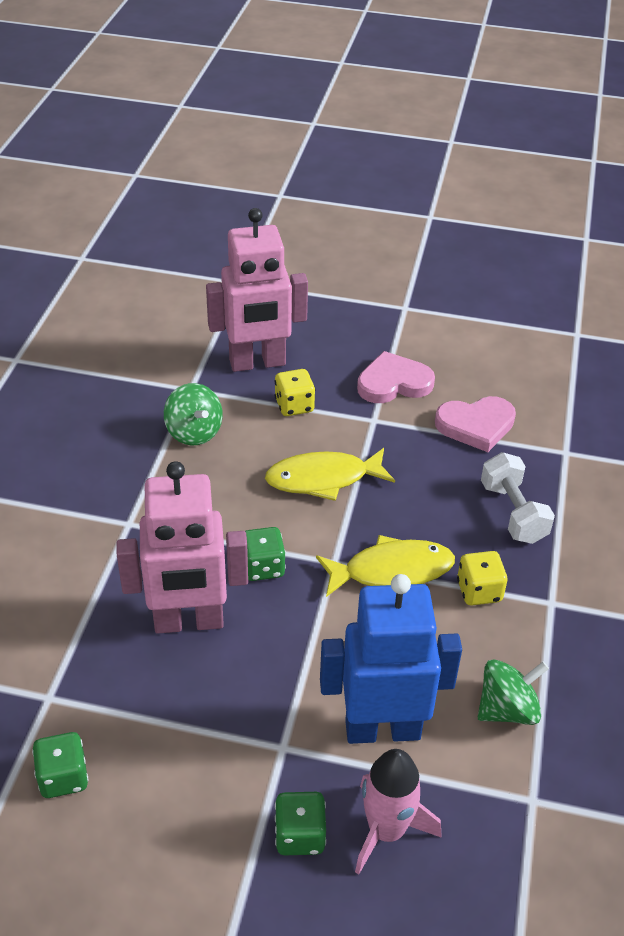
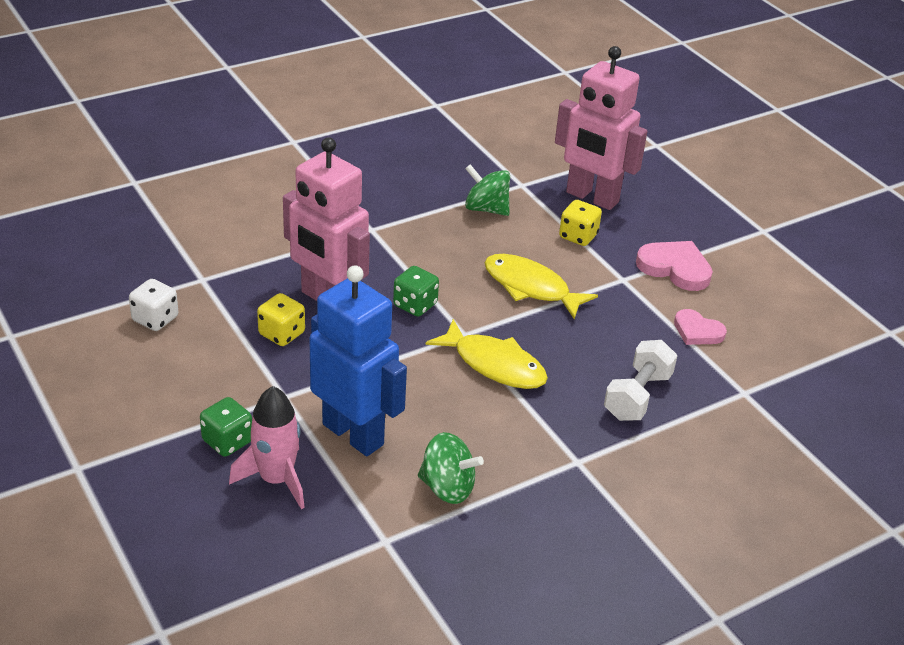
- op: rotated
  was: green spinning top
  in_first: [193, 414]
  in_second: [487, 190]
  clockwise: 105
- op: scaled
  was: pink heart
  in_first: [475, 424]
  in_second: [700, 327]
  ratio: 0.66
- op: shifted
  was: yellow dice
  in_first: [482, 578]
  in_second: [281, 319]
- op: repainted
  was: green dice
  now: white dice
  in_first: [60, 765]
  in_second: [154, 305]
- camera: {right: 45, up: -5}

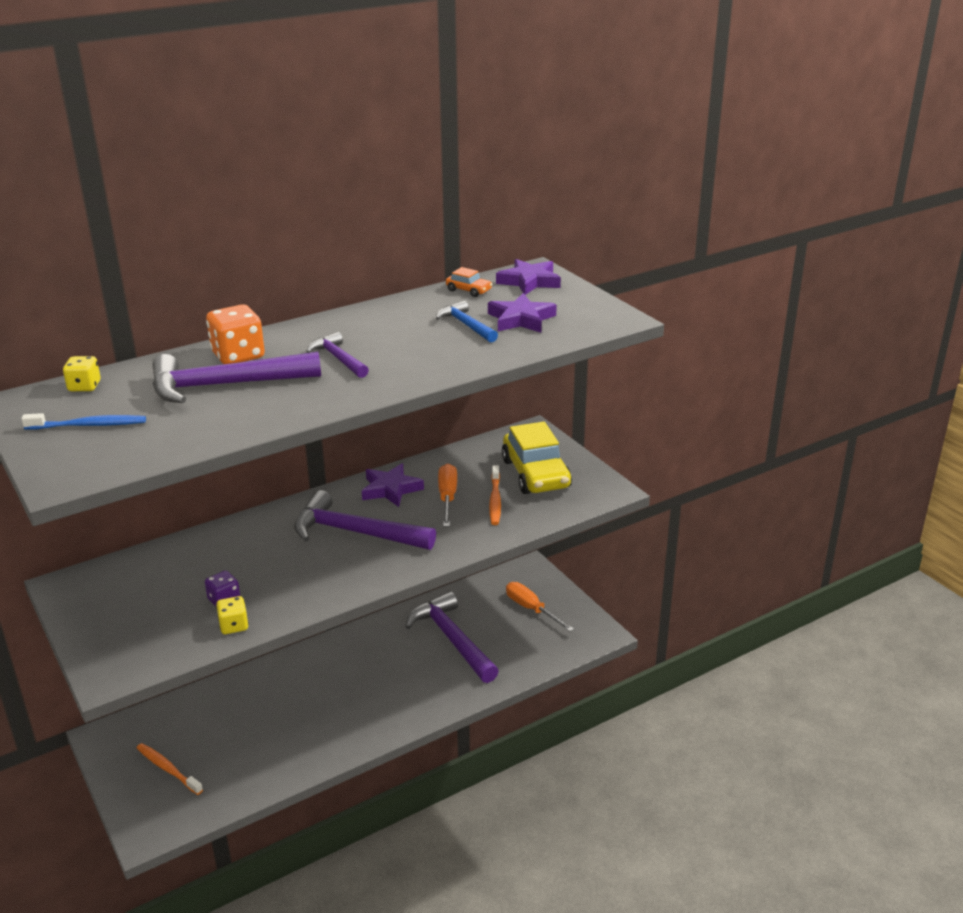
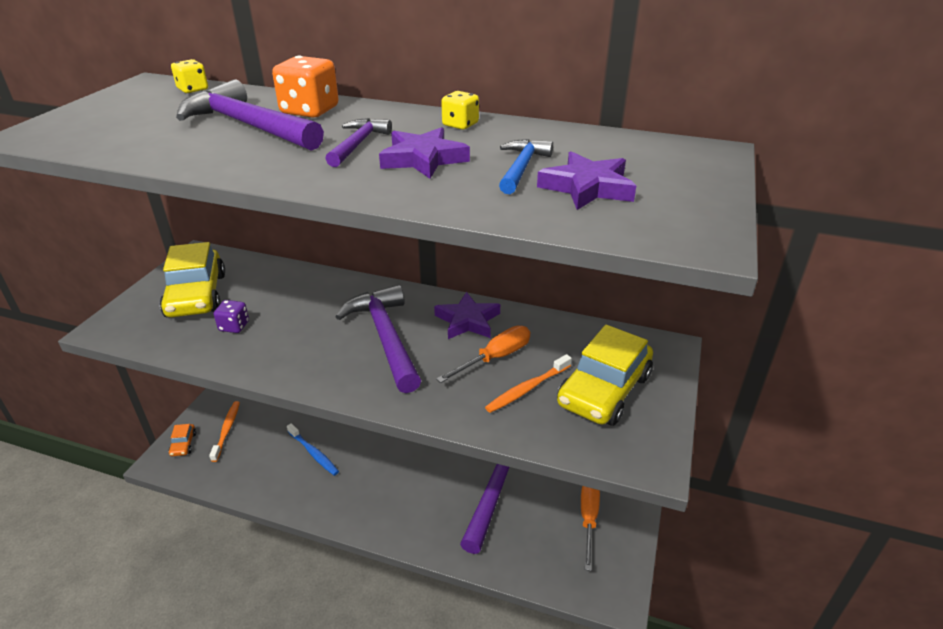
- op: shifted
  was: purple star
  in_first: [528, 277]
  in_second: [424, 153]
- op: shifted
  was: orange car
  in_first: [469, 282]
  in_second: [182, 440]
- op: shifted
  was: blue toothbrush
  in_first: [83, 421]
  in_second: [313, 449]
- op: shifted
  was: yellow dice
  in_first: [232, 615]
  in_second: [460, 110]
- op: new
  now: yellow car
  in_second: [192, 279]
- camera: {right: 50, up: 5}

Work instruction: All of the lines above must be printed again exactly, and no picture may appear in the copy.

Written answer:
- op: rotated
  was: green spinning top
  in_first: [193, 414]
  in_second: [487, 190]
  clockwise: 105
- op: scaled
  was: pink heart
  in_first: [475, 424]
  in_second: [700, 327]
  ratio: 0.66
- op: shifted
  was: yellow dice
  in_first: [482, 578]
  in_second: [281, 319]
- op: repainted
  was: green dice
  now: white dice
  in_first: [60, 765]
  in_second: [154, 305]
- camera: {right: 45, up: -5}

- op: shifted
  was: purple star
  in_first: [528, 277]
  in_second: [424, 153]
- op: shifted
  was: orange car
  in_first: [469, 282]
  in_second: [182, 440]
- op: shifted
  was: blue toothbrush
  in_first: [83, 421]
  in_second: [313, 449]
- op: shifted
  was: yellow dice
  in_first: [232, 615]
  in_second: [460, 110]
- op: new
  now: yellow car
  in_second: [192, 279]
- camera: {right: 50, up: 5}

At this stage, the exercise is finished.